What you have to do
Locate all lines in the data below that hold "button" and show them.

(Data items)
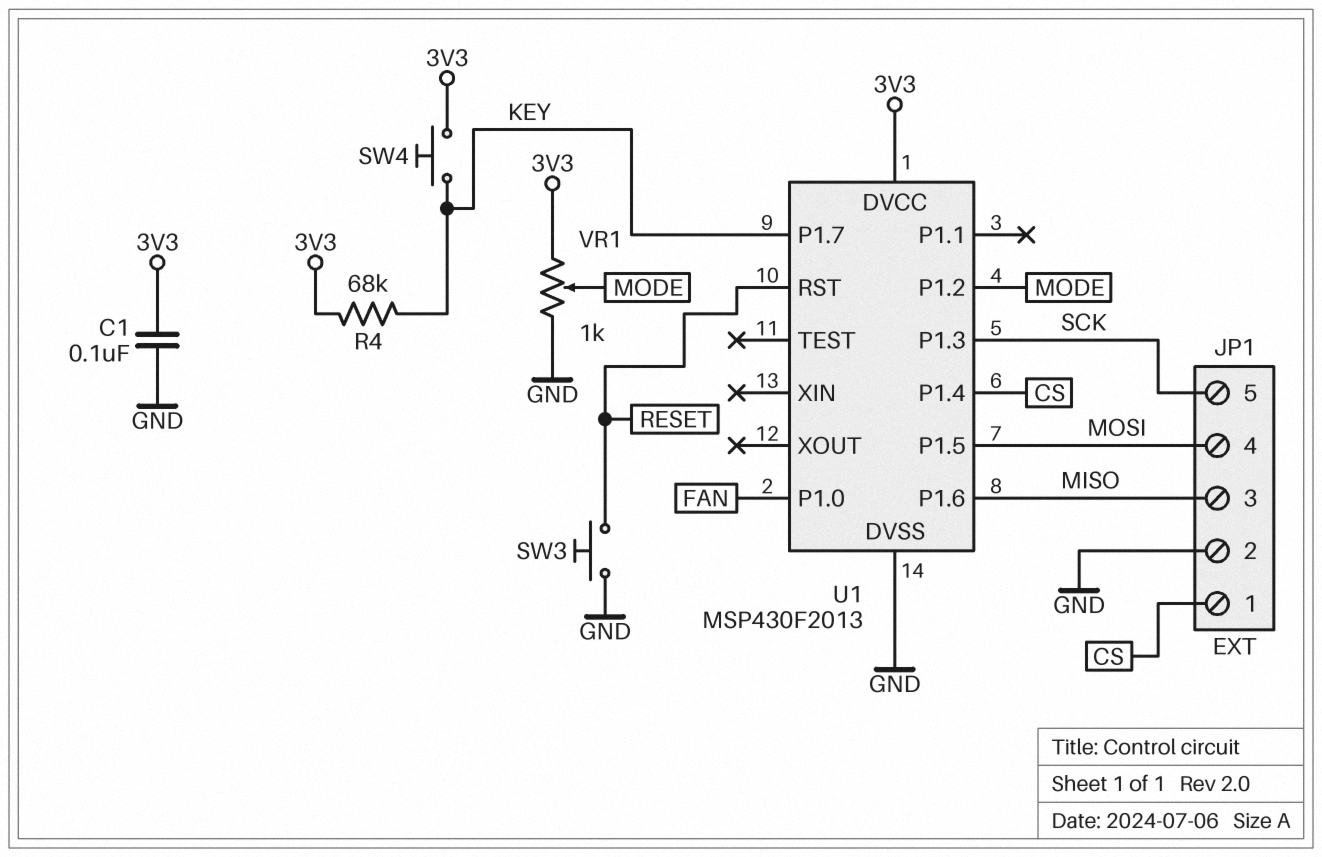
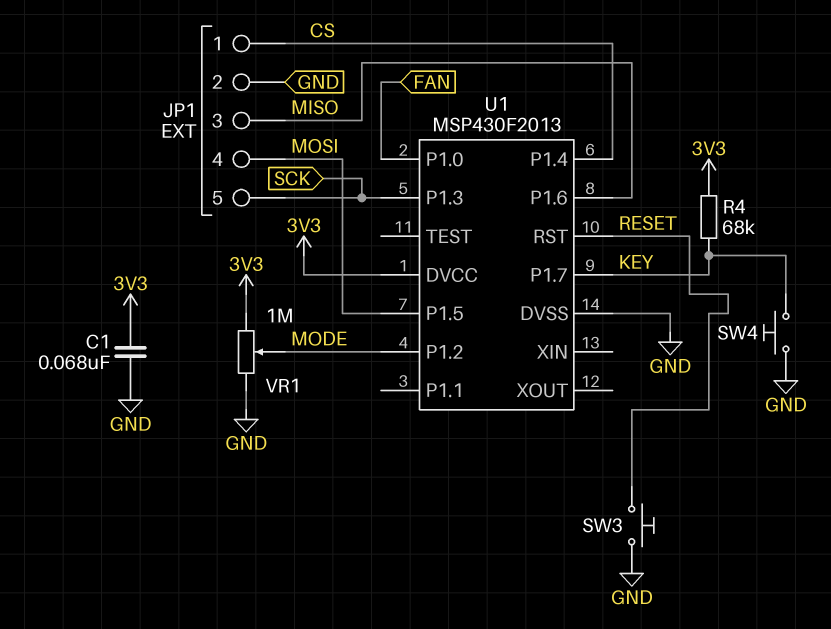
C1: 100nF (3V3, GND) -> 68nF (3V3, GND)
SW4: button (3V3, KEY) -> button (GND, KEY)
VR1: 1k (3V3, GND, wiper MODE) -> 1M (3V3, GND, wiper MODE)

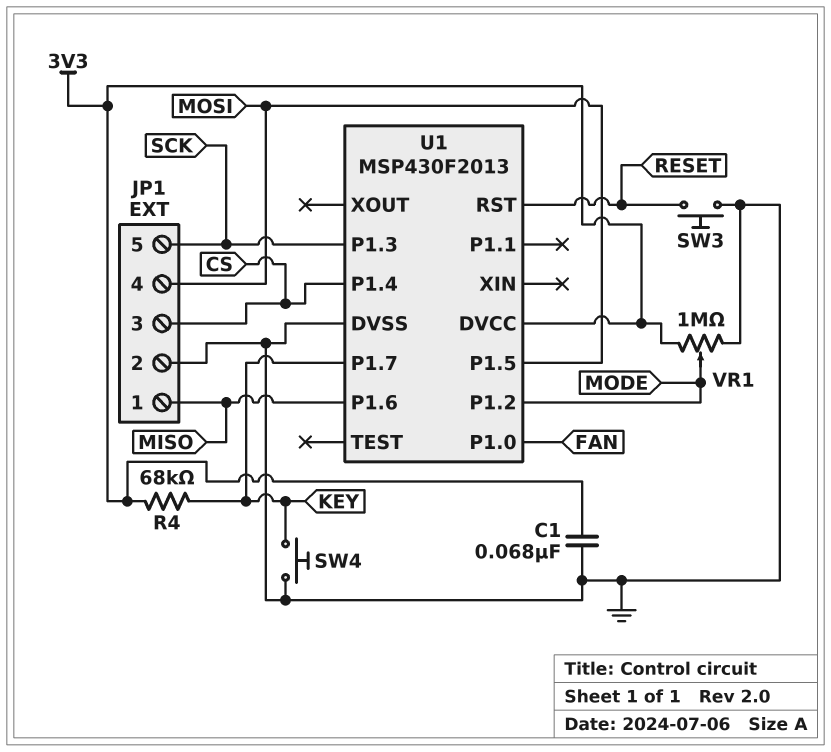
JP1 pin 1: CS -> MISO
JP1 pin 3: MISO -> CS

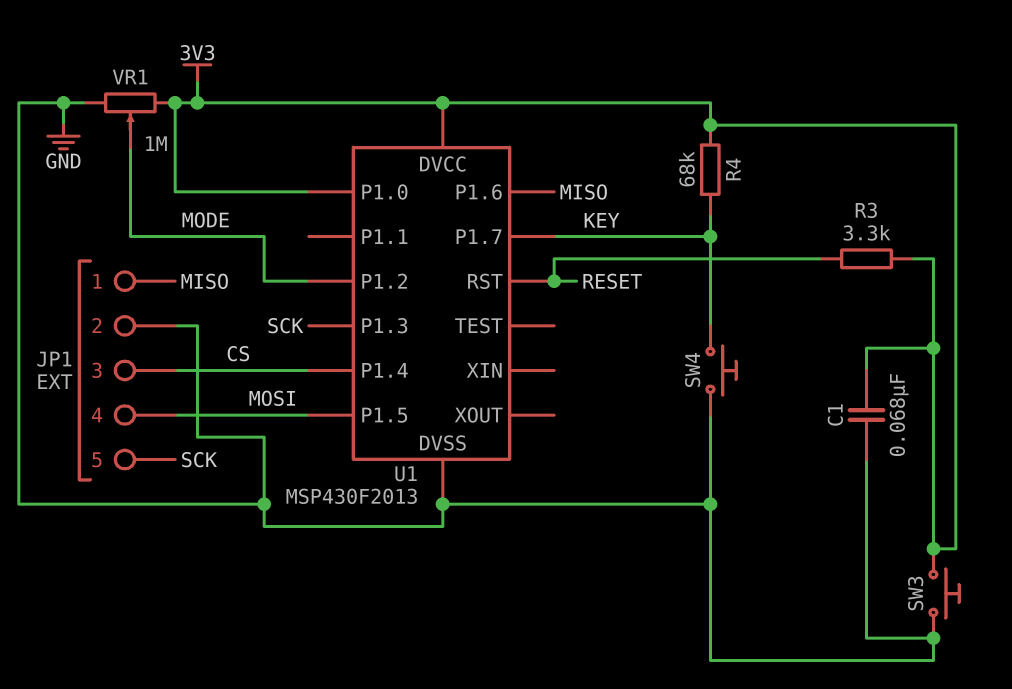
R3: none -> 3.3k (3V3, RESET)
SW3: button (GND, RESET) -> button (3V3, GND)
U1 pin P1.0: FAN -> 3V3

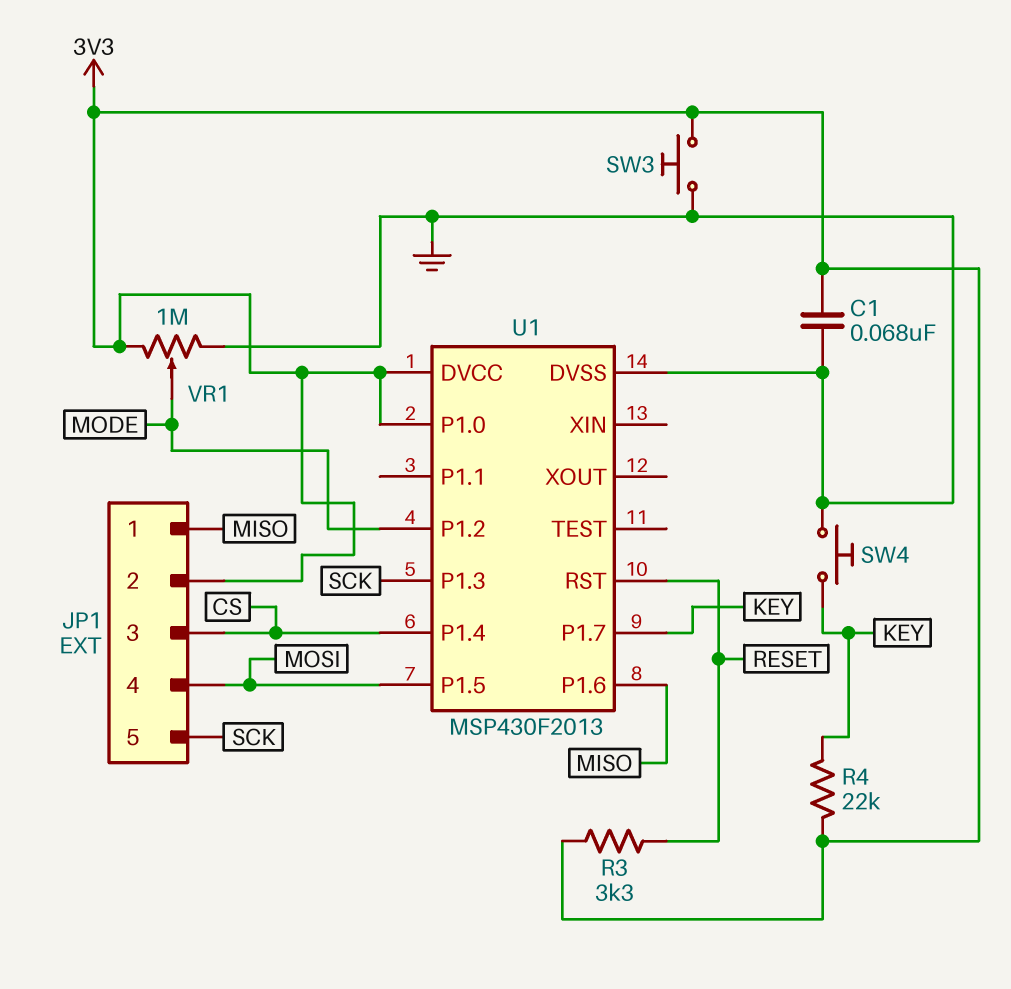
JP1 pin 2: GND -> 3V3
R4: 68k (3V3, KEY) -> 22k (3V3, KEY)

Written response
SW4: button (3V3, KEY) -> button (GND, KEY)
SW3: button (GND, RESET) -> button (3V3, GND)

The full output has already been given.